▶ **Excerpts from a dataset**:
========================

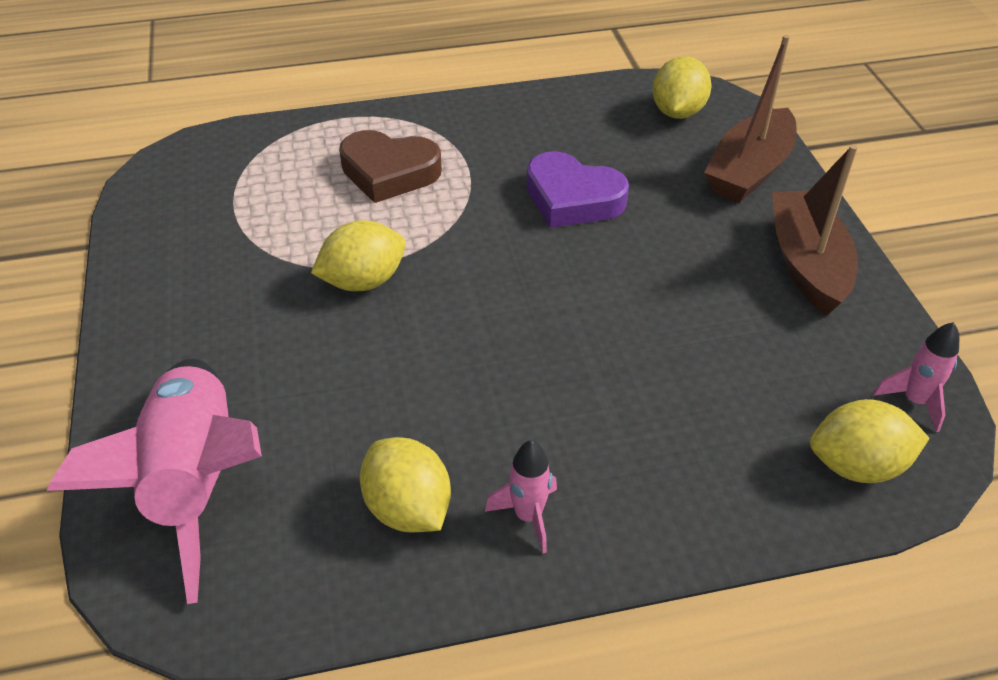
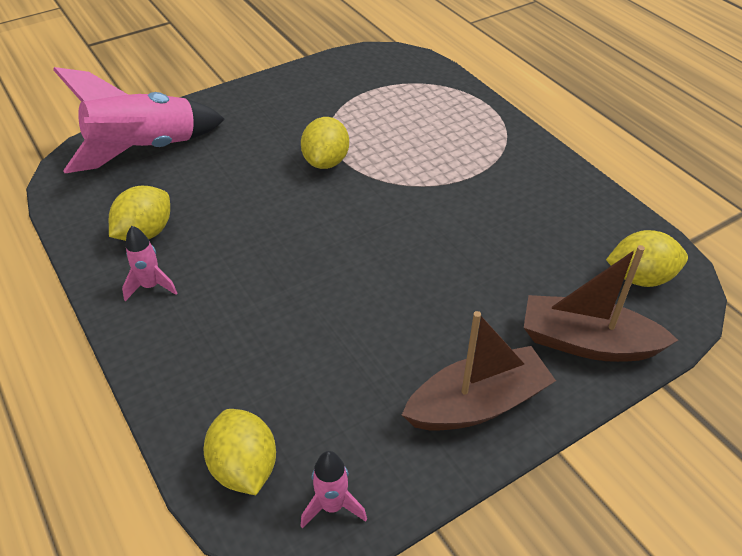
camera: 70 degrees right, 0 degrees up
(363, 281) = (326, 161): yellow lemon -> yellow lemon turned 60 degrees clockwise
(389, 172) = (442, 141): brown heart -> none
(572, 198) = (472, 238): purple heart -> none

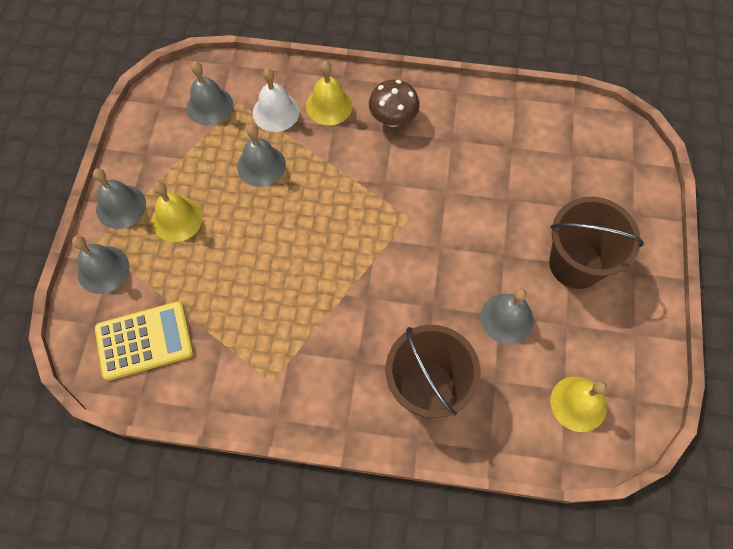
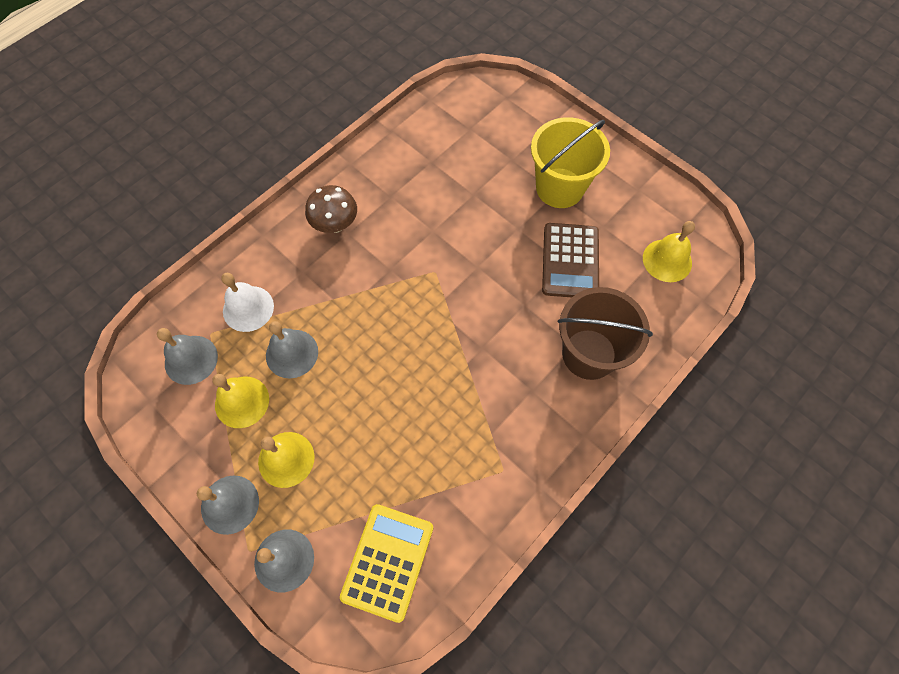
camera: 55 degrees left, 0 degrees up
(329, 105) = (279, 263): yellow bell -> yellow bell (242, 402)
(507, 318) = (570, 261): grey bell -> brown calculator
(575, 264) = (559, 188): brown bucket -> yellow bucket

========================

▶ **What is expected**: Set down all of the entries exactly as they appear, but keep the images out.

▶ **Result**:
camera: 70 degrees right, 0 degrees up
(363, 281) = (326, 161): yellow lemon -> yellow lemon turned 60 degrees clockwise
(389, 172) = (442, 141): brown heart -> none
(572, 198) = (472, 238): purple heart -> none

camera: 55 degrees left, 0 degrees up
(329, 105) = (279, 263): yellow bell -> yellow bell (242, 402)
(507, 318) = (570, 261): grey bell -> brown calculator
(575, 264) = (559, 188): brown bucket -> yellow bucket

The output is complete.